#### WHAT TO PRODUCE:
Gather every line below that contains the string "kern", and copy each one out in full.

#### RECORDS FOR THE EXERCISE:
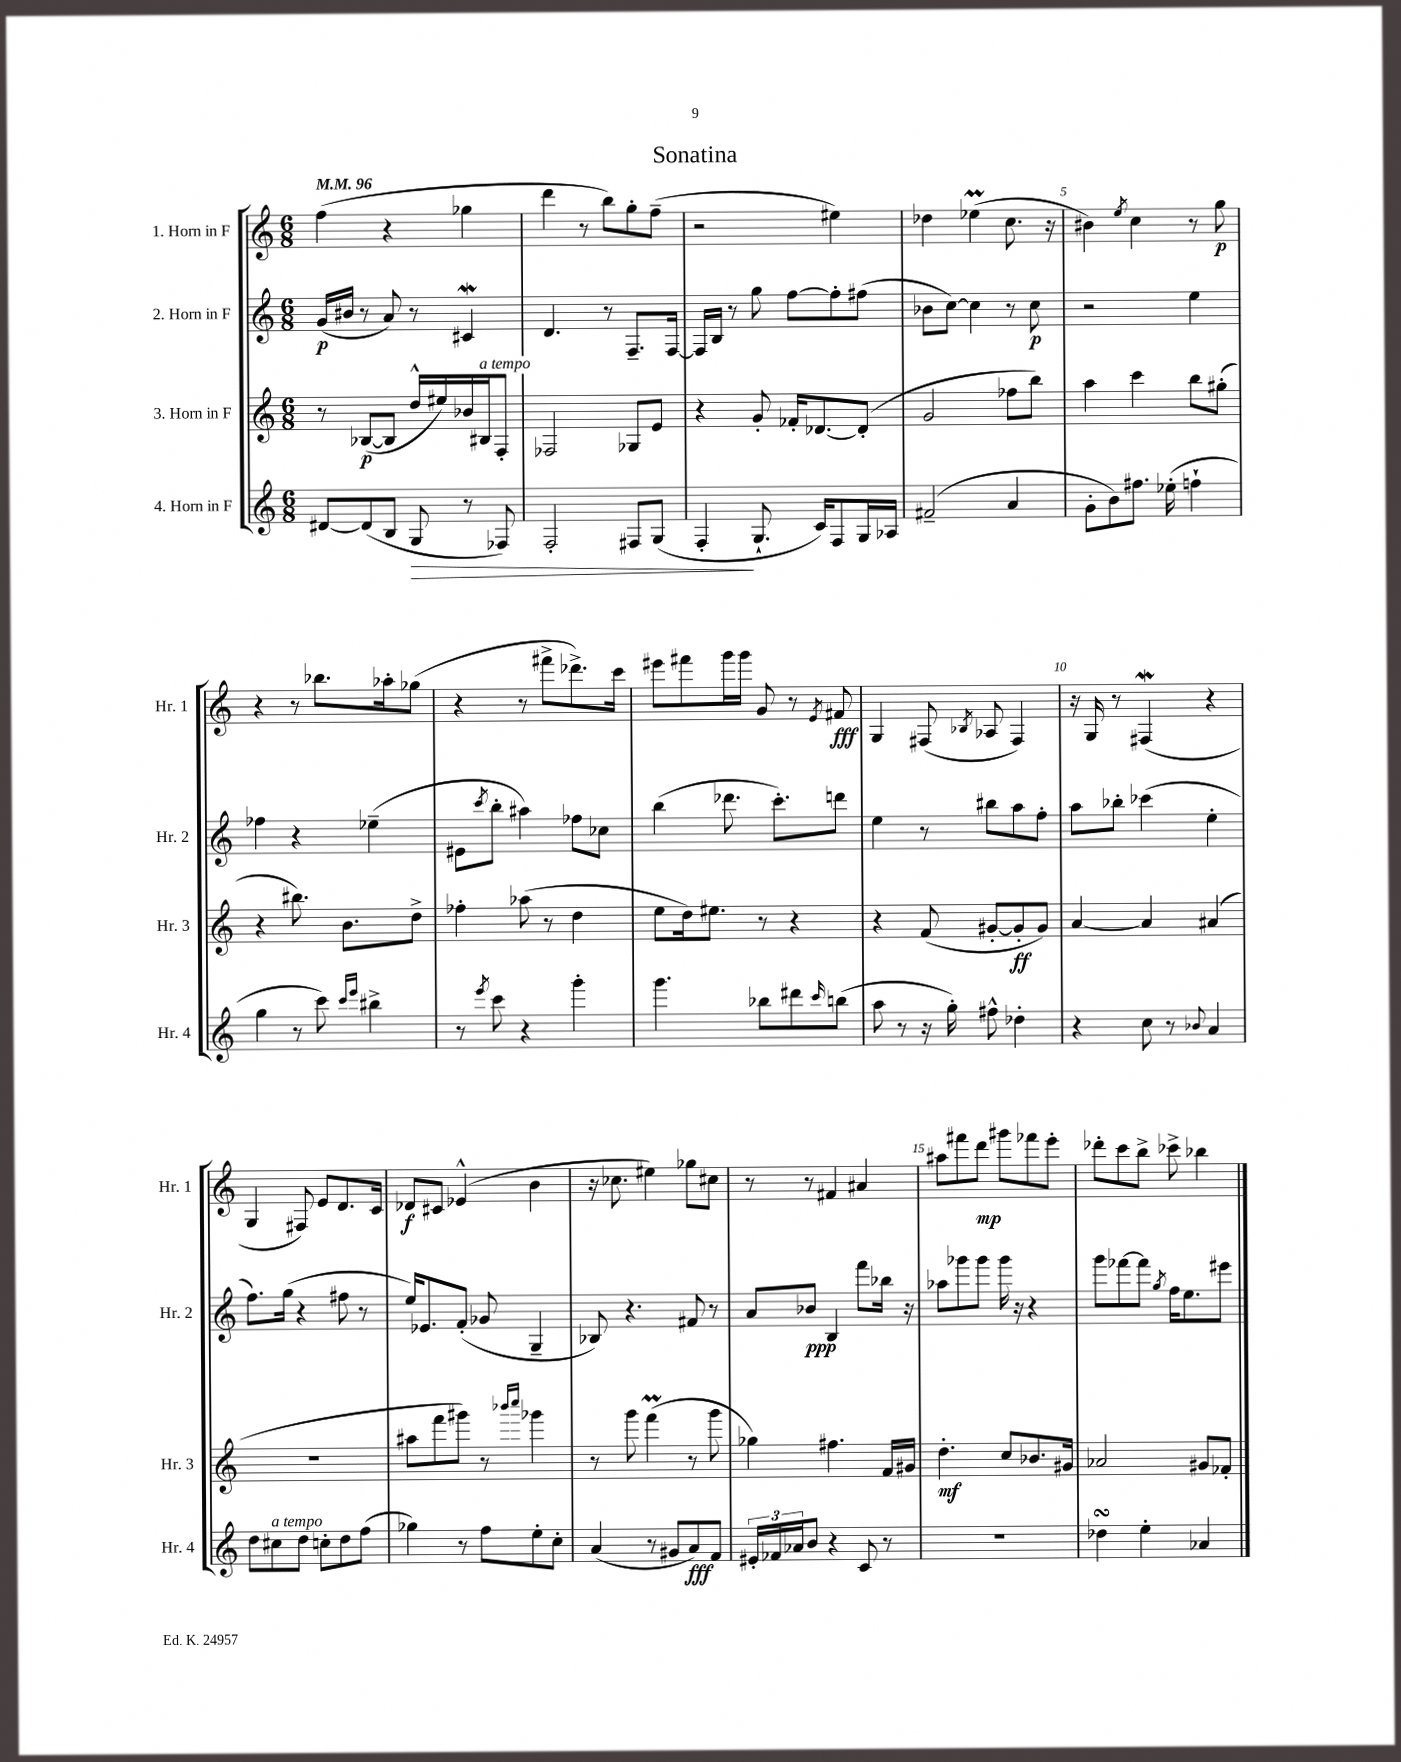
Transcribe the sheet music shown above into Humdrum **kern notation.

**kern	**kern	**kern	**kern
*staff4	*staff3	*staff2	*staff1
*clefG2	*clefG2	*clefG2	*clefG2
*k[]	*k[]	*k[]	*k[]
*M6/8	*M6/8	*M6/8	*M6/8
*MM96	*MM96	*MM96	*MM96
[8d#/L	8r	(16g/LL	(4ff\
.	.	16b#/JJ	.
(8d#/]	([8B-/L	8r	.
8B/J	8B-/]J	8a/)	4r
8G/	16dd^^/LL	8r	.
.	16ee#/)	.	.
8r	16b-/	4c#/	4gg-\
.	16B#/J	.	.
8F-/)	8F'/J	.	.
=	=	=	=
2F'/	2F-/	4.d/	4ddd\
.	.	.	8r
.	.	8r	8bb\L)
8F#/L	8G-/L	8.F~/L	8gg'\
(8G/J	8e/J	.	(8ff~\J
.	.	[16F/Jk	.
=	=	=	=
4F'/	4r	16F/]LL	2r
.	.	16B/JJ	.
.	.	8r	.
8.G`/	8g'/	8gg\	.
.	16f-'/LK	[8ff\L	.
16c/LK)	[8.d-/	.	.
8F/	.	8ff'\]	4ee#\)
16G/L	(8d-'/]J	(8ff#\J	.
16A-/JJ	.	.	.
=	=	=	=
(2f#~/	2g/	8b-\L	4dd-\
.	.	[8cc\J)	.
.	.	4cc\]	(4ee-\
4a/	8ff-\L	8r	8.cc\
.	8bb\J)	8cc\	.
.	.	.	16r
=	=	=	=
8g'\L	4aa\	2r	4b#\)
8b\)	.	.	.
.	.	.	8qee/
8.ff#\J	4ccc\	.	4cc\
(16ee-'\	.	.	.
4ff`\	8bb\L	4ee\	8r
.	(8gg#'\J	.	8gg\
=	=	=	=
4gg\	4r	4ff-\	4r
8r	8.bb#\)	4r	8r
8ccc\)	.	.	8.bb-\L
.	8.b\L	.	.
16qqccc/LL	.	.	.
16qqeee/JJ	.	.	.
4bb#^\	.	(4ee-~\	.
.	.	.	16aa-'\k
.	8dd^\J	.	(8gg-\J
=	=	=	=
8r	4ff-'\	8e#\L	4r
8qeee/	.	8qccc/	.
8ccc\	.	8bb'\J	.
4r	(8aa-\	4aa#\)	8r
.	8r	.	8fff#^\L
4ggg'\	4dd\	8ff-\L	8.ddd-^\)
.	.	8cc-\J	.
.	.	.	16ccc\Jk
=	=	=	=
4.ggg\	8ee\L	(4bb\	8eee#\L
.	16dd\k)	.	8fff#\
.	8.ee#\J	.	.
.	.	8.ddd-\	16ggg\L
.	.	.	16ggg\JJ
8bb-\L	8r	.	8g/
.	.	8.ccc'\L)	.
8ddd#\	4r	.	8r
16qqccc/	.	.	8qe/
(8bb\J	.	8ddd\J	8f#/
=	=	=	=
8aa\	4r	4ee\	4G/
8r	.	.	.
16r	(8f/	8r	(8F#/
16gg'\)	.	.	.
.	.	.	8qB-/
8ff#^^\	[8g#'/L	8bb#\L	8A-/
4dd-'\	8g#'/]	8aa\	4F#/)
.	8g#/J)	8ff'\J	.
=	=	=	=
4r	[4a/	8aa\L	16r
.	.	.	16G/
.	.	8bb-'\J	8r
8cc\	4a/]	(4ccc-\	(4F#/
8r	.	.	.
8qqb-/	.	.	.
4a/	(4a#/	4ee'\	4r
=	=	=	=
8dd\L	2.r	8.ff\L)	4G/
8cc#\	.	.	.
.	.	(16gg\Jk	.
8dd\J	.	4r	8F#/)
8cc'\L	.	.	8e/L
8dd\	.	8ff#\	8.d/
(8ff\J	.	8r	.
.	.	.	16c/Jk
=	=	=	=
4gg-\)	8aa#\L	16ee/LK)	8d-/L
.	.	8.e-/	.
.	8fff\	.	8c#/J
8r	8ggg#\J)	(8f'/J	(4e-^^/
8ff\L	8r	8g-/	.
.	16qqbbb-/LL	.	.
.	16qqcccc/JJ	.	.
8ee'\	4ggg-\	4G~/	4b\
8cc'\J	.	.	.
=	=	=	=
(4a/	8r	8B-/)	16r
.	.	.	8.cc-\
.	8ggg\	4.r	.
8r	(4fff\	.	4ee#\)
8g#/L	.	.	.
8a/)	8r	8f#/	8gg-\L
8f/J	8ggg\	8r	8cc#\J
=	=	=	=
24e#'/LL	4gg-\)	8a/L	8r
24f-/	.	.	.
24a-/J	.	.	.
8b/J	.	8b-/J	8r
4r	4.ff#\	4B/	4f#/
8c/	.	8fff\L	4a#/
8r	16f/LL	16bb-\Jk	.
.	16g#/JJ	16r	.
=	=	=	=
2.r	4.dd'\	8aa-\L	8aa#\L
.	.	8ggg-\	8fff#\
.	.	8ggg-\J	8ddd\J
.	8cc/L	16ggg-\	8ggg#\L
.	.	16r	.
.	8.b-/	4r	8fff-\
.	.	.	8eee'\J
.	16g#/Jk	.	.
=	=	=	=
4dd-\	2a-/	8ggg\L	8ddd-'\L
.	.	[8fff-\	8ccc\
4ee'\	.	8fff-\]J	8bb^\J
.	.	8qgg/	.
.	.	16ff\LK	8ccc-^\
.	.	8.ee\	.
4a-/	8g#/L	.	4bb-\
.	8f-'/J	8eee#\J	.
==	==	==	==
*-	*-	*-	*-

#### RESPONSE TO THIS TASK:
Transcribe the sheet music shown above into Humdrum **kern notation.
**kern	**kern	**kern	**kern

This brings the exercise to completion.